* [Entries taken from a collection]:
[Start of section]

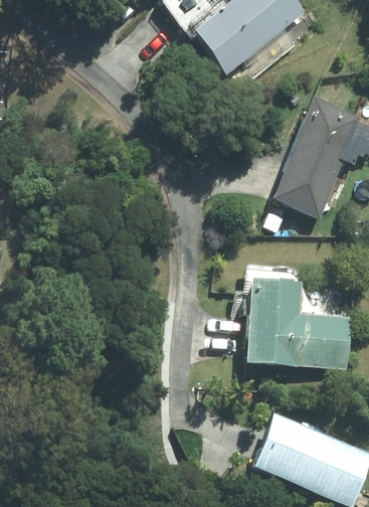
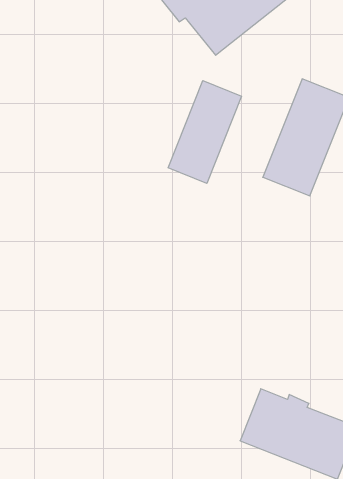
building: none -> [168,81,242,183]
building: [246,279,352,369] -> none

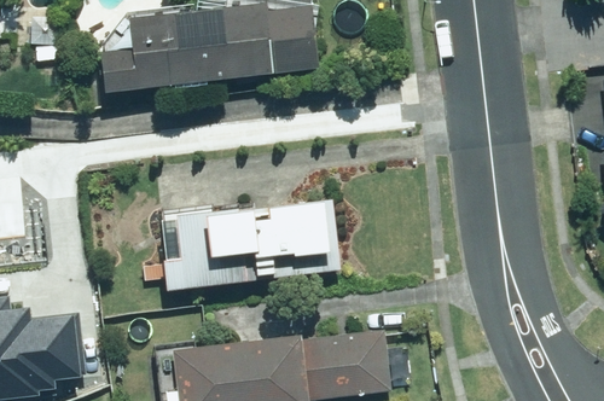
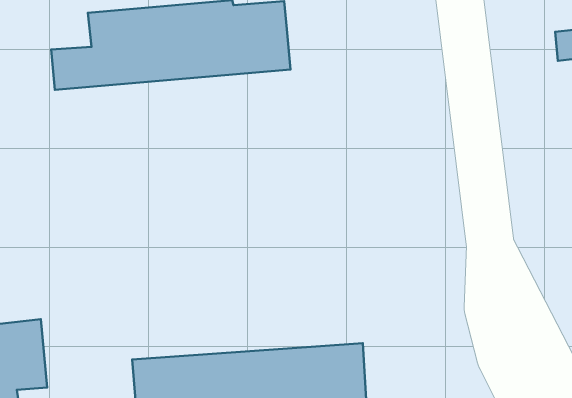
building: [157,200,337,292] -> none

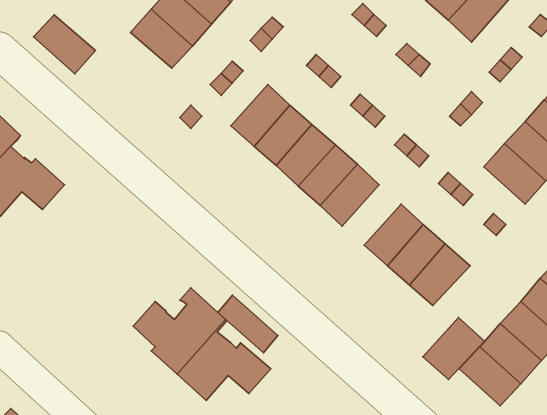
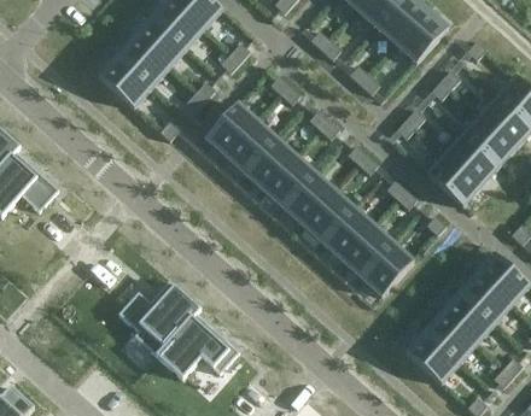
building: [34,15,95,74] -> [98,55,152,107]
building: none -> [302,189,354,242]
building: [218,295,278,353] -> none
building: [423,317,485,379] -> none

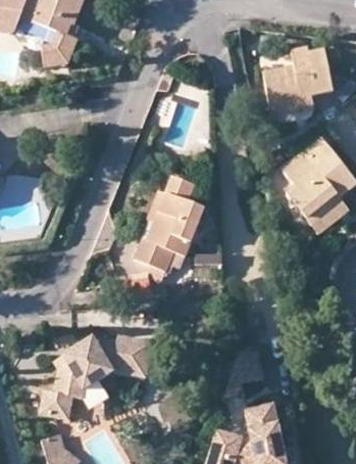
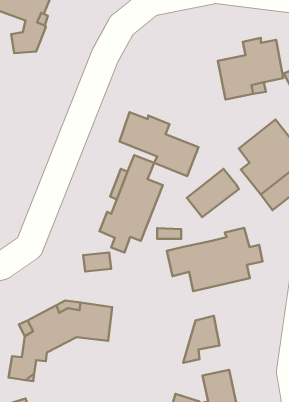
building: none -> [120,112,198,176]
building: none -> [187,169,239,217]
building: none -> [167,228,263,291]

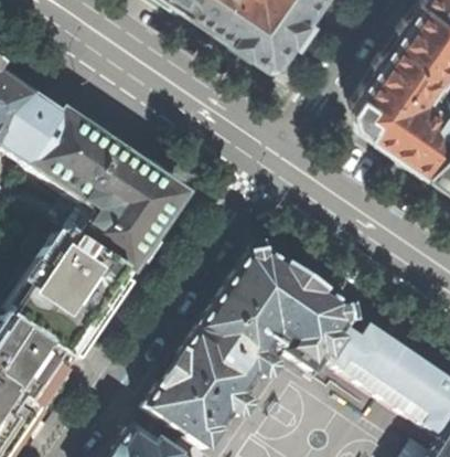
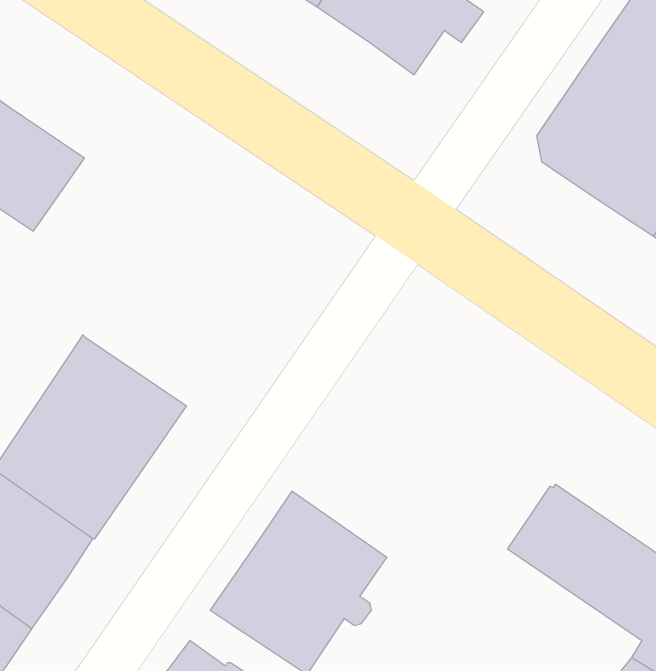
building: [26,117,183,278] -> none
building: [197,248,365,382] -> none

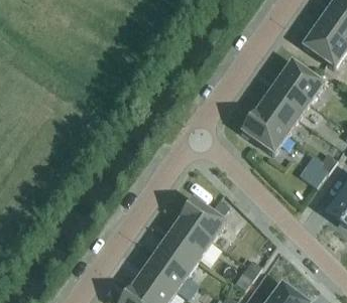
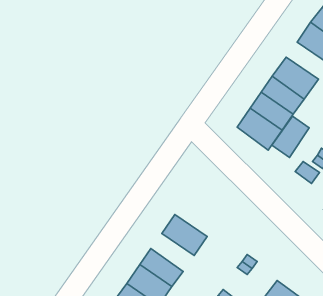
building: none -> [272,116,309,157]
building: [180,198,226,240] -> none
building: [155,237,199,275] -> none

[End of section]

Print exactly the first line of the entries and every line after it through the one that contains "building: [423,317,485,379] -> none", leaving the pictures out.

* [Exercise output]:
building: none -> [168,81,242,183]
building: [246,279,352,369] -> none

building: [157,200,337,292] -> none

building: [34,15,95,74] -> [98,55,152,107]
building: none -> [302,189,354,242]
building: [218,295,278,353] -> none
building: [423,317,485,379] -> none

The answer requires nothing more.